**Data to examine:**
══════════════════════════════

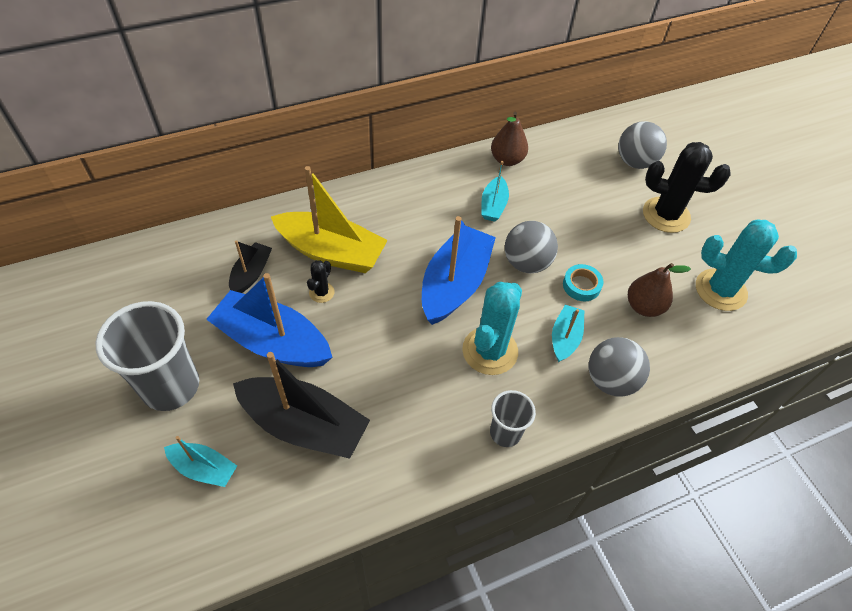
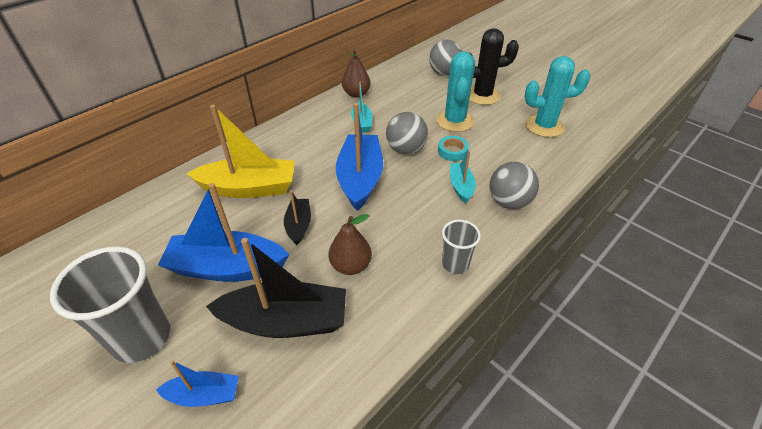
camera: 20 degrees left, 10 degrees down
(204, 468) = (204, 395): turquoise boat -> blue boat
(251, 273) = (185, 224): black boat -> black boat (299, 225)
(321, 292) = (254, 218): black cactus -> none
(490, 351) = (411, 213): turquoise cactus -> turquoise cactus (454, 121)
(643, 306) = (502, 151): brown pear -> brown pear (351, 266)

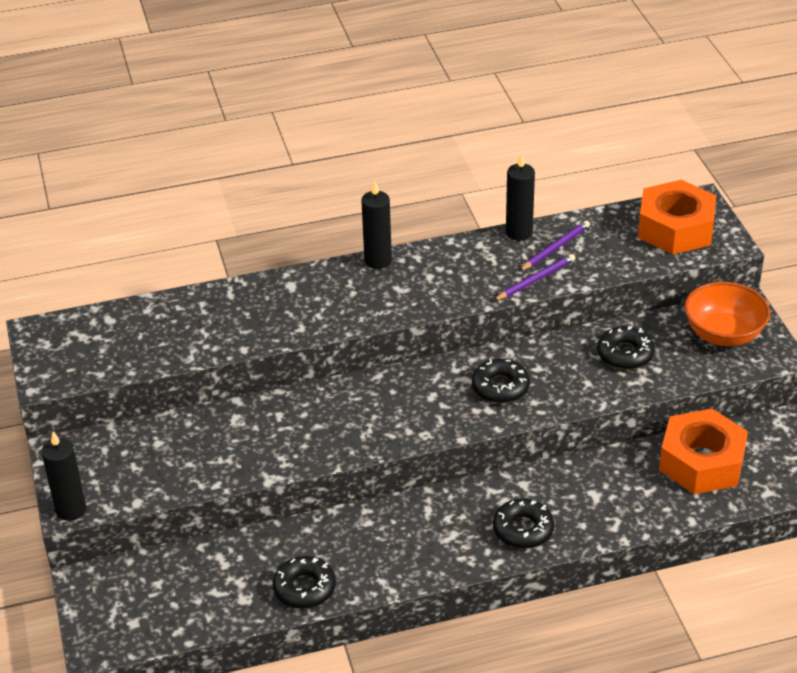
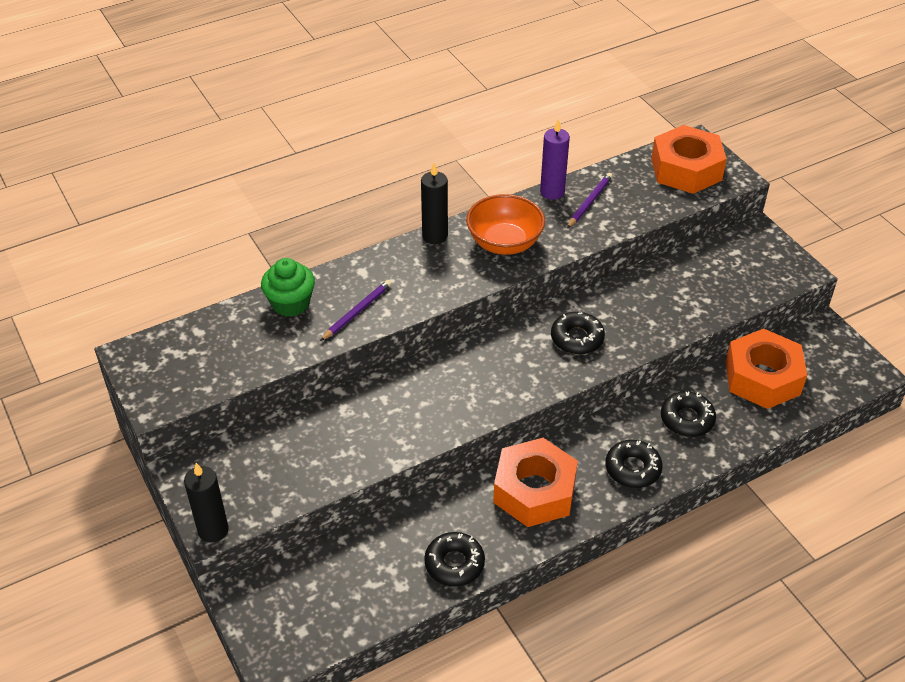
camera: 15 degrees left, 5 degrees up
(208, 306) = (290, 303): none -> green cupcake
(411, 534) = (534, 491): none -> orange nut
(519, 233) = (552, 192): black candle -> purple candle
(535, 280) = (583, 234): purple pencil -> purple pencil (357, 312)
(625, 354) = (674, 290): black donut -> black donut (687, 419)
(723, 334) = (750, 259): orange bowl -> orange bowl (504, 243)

══════════════════════════════

**What is expected:**
Beginning with the line that has "(321, 292) = (254, 218): black cactus -> none", repeat each remaining line of the data above word for word, keeping pictures out.

**Written reply:**
(321, 292) = (254, 218): black cactus -> none
(490, 351) = (411, 213): turquoise cactus -> turquoise cactus (454, 121)
(643, 306) = (502, 151): brown pear -> brown pear (351, 266)

camera: 15 degrees left, 5 degrees up
(208, 306) = (290, 303): none -> green cupcake
(411, 534) = (534, 491): none -> orange nut
(519, 233) = (552, 192): black candle -> purple candle
(535, 280) = (583, 234): purple pencil -> purple pencil (357, 312)
(625, 354) = (674, 290): black donut -> black donut (687, 419)
(723, 334) = (750, 259): orange bowl -> orange bowl (504, 243)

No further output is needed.